Task statement — Write out, word for word, the first line of the data below and every line after it through the one containing "GPS pin TX: 4 -> A1".

======== Provided data

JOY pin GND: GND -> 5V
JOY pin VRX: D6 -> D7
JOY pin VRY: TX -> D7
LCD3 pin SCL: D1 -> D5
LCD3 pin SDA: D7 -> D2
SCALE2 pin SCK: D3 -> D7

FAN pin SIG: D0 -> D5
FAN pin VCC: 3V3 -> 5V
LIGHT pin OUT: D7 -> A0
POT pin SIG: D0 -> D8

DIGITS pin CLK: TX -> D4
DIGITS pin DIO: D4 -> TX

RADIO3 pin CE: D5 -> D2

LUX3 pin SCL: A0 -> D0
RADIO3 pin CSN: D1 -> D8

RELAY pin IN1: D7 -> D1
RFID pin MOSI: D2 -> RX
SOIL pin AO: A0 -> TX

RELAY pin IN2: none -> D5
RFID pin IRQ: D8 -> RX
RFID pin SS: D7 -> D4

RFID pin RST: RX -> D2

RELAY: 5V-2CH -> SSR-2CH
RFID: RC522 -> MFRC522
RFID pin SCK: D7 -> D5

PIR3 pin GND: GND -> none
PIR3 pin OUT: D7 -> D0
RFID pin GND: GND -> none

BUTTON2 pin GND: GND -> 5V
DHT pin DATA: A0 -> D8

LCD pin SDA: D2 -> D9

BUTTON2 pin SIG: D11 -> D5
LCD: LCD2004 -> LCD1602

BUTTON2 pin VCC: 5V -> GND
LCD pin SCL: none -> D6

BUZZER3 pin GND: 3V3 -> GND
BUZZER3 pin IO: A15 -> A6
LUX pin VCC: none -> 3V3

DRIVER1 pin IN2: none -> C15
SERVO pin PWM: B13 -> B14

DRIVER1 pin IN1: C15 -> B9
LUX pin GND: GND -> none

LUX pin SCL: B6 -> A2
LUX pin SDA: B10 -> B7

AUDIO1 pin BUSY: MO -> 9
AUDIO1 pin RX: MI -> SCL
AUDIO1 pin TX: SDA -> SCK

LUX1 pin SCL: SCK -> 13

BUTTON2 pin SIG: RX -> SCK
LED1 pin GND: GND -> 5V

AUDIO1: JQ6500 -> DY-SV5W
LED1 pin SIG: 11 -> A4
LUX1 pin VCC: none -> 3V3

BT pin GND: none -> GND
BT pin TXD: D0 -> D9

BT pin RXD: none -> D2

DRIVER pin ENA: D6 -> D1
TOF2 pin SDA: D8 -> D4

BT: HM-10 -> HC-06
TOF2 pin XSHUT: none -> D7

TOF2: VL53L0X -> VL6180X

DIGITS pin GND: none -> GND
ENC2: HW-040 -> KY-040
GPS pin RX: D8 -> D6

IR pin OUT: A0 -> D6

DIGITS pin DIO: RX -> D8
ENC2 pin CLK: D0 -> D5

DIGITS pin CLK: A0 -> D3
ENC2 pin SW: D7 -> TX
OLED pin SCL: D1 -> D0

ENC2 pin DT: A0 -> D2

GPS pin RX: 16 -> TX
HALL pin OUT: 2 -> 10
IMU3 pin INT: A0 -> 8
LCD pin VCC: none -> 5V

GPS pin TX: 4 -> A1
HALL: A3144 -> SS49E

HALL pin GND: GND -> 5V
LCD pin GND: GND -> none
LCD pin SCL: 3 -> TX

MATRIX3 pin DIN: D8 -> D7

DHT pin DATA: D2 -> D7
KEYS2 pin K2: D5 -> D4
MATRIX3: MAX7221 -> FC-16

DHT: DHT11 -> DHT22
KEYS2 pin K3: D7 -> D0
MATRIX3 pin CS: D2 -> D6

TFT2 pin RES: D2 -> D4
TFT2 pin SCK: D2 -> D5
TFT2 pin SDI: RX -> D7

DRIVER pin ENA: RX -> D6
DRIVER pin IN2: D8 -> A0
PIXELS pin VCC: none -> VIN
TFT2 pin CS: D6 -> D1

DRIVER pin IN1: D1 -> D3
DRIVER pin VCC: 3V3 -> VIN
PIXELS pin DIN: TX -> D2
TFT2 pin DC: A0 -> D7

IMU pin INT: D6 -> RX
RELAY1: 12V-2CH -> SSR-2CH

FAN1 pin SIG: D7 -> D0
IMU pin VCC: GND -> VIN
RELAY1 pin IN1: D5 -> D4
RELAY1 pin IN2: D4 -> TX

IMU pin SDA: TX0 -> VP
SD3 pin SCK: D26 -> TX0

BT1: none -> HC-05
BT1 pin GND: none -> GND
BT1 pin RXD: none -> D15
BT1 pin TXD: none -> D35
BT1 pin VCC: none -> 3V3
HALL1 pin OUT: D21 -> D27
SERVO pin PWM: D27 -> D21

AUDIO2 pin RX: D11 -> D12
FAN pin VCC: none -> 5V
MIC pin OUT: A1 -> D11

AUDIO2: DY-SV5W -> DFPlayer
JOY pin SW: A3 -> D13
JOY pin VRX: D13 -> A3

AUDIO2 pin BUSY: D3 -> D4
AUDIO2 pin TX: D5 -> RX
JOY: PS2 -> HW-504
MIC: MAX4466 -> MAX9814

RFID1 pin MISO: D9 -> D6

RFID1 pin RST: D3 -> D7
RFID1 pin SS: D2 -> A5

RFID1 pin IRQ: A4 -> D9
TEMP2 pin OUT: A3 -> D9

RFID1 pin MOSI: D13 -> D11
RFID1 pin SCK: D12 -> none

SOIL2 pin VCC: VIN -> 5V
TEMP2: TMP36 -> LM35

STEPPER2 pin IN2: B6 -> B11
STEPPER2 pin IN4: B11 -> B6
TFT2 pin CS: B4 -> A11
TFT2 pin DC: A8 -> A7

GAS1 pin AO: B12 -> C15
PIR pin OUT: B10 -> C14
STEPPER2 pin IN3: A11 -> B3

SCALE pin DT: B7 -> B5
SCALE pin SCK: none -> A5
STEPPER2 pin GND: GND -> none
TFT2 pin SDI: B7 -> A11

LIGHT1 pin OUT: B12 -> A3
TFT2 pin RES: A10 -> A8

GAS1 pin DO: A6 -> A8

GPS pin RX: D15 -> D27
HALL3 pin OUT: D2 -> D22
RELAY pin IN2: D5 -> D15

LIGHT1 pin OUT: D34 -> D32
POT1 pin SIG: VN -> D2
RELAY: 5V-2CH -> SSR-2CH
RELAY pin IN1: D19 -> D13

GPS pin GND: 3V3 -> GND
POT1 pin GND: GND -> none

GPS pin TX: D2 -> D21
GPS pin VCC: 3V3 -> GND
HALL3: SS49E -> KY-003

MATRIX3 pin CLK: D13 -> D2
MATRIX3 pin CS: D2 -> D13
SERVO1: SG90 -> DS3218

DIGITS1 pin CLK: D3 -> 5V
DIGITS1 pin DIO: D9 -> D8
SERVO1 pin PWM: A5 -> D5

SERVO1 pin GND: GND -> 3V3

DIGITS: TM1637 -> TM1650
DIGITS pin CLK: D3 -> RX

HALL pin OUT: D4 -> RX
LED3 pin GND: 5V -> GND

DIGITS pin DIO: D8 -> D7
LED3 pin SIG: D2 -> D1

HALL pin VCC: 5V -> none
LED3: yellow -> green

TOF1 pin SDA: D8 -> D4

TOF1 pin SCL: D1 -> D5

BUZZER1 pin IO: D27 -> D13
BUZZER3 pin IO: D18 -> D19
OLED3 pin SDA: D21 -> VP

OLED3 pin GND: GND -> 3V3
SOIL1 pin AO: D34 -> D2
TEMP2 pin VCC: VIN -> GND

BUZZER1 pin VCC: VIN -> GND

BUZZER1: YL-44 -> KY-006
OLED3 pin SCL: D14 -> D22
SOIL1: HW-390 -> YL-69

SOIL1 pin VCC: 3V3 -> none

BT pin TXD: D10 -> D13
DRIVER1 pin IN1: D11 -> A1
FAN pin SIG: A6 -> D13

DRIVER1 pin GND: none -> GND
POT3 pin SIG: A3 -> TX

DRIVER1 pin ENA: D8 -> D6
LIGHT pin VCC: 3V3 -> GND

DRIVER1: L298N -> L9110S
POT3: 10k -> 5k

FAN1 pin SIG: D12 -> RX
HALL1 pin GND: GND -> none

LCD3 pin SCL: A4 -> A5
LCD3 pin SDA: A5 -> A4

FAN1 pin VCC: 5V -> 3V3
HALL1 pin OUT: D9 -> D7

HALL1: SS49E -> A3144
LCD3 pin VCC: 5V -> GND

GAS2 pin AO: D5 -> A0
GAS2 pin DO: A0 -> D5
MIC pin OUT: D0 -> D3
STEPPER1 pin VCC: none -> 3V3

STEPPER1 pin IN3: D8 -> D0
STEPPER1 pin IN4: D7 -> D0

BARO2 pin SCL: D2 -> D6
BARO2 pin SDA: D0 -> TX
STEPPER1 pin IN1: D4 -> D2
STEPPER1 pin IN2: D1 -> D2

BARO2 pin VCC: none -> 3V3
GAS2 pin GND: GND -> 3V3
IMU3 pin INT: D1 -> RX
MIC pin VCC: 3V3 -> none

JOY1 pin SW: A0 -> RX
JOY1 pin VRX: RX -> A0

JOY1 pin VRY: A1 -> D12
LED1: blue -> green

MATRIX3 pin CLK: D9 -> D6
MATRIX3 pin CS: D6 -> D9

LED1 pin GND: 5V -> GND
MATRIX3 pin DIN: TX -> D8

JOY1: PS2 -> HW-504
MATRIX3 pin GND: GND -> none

================

Completed task —
JOY pin GND: GND -> 5V
JOY pin VRX: D6 -> D7
JOY pin VRY: TX -> D7
LCD3 pin SCL: D1 -> D5
LCD3 pin SDA: D7 -> D2
SCALE2 pin SCK: D3 -> D7

FAN pin SIG: D0 -> D5
FAN pin VCC: 3V3 -> 5V
LIGHT pin OUT: D7 -> A0
POT pin SIG: D0 -> D8

DIGITS pin CLK: TX -> D4
DIGITS pin DIO: D4 -> TX

RADIO3 pin CE: D5 -> D2

LUX3 pin SCL: A0 -> D0
RADIO3 pin CSN: D1 -> D8

RELAY pin IN1: D7 -> D1
RFID pin MOSI: D2 -> RX
SOIL pin AO: A0 -> TX

RELAY pin IN2: none -> D5
RFID pin IRQ: D8 -> RX
RFID pin SS: D7 -> D4

RFID pin RST: RX -> D2

RELAY: 5V-2CH -> SSR-2CH
RFID: RC522 -> MFRC522
RFID pin SCK: D7 -> D5

PIR3 pin GND: GND -> none
PIR3 pin OUT: D7 -> D0
RFID pin GND: GND -> none

BUTTON2 pin GND: GND -> 5V
DHT pin DATA: A0 -> D8

LCD pin SDA: D2 -> D9

BUTTON2 pin SIG: D11 -> D5
LCD: LCD2004 -> LCD1602

BUTTON2 pin VCC: 5V -> GND
LCD pin SCL: none -> D6

BUZZER3 pin GND: 3V3 -> GND
BUZZER3 pin IO: A15 -> A6
LUX pin VCC: none -> 3V3

DRIVER1 pin IN2: none -> C15
SERVO pin PWM: B13 -> B14

DRIVER1 pin IN1: C15 -> B9
LUX pin GND: GND -> none

LUX pin SCL: B6 -> A2
LUX pin SDA: B10 -> B7

AUDIO1 pin BUSY: MO -> 9
AUDIO1 pin RX: MI -> SCL
AUDIO1 pin TX: SDA -> SCK

LUX1 pin SCL: SCK -> 13

BUTTON2 pin SIG: RX -> SCK
LED1 pin GND: GND -> 5V

AUDIO1: JQ6500 -> DY-SV5W
LED1 pin SIG: 11 -> A4
LUX1 pin VCC: none -> 3V3

BT pin GND: none -> GND
BT pin TXD: D0 -> D9

BT pin RXD: none -> D2

DRIVER pin ENA: D6 -> D1
TOF2 pin SDA: D8 -> D4

BT: HM-10 -> HC-06
TOF2 pin XSHUT: none -> D7

TOF2: VL53L0X -> VL6180X

DIGITS pin GND: none -> GND
ENC2: HW-040 -> KY-040
GPS pin RX: D8 -> D6

IR pin OUT: A0 -> D6

DIGITS pin DIO: RX -> D8
ENC2 pin CLK: D0 -> D5

DIGITS pin CLK: A0 -> D3
ENC2 pin SW: D7 -> TX
OLED pin SCL: D1 -> D0

ENC2 pin DT: A0 -> D2

GPS pin RX: 16 -> TX
HALL pin OUT: 2 -> 10
IMU3 pin INT: A0 -> 8
LCD pin VCC: none -> 5V

GPS pin TX: 4 -> A1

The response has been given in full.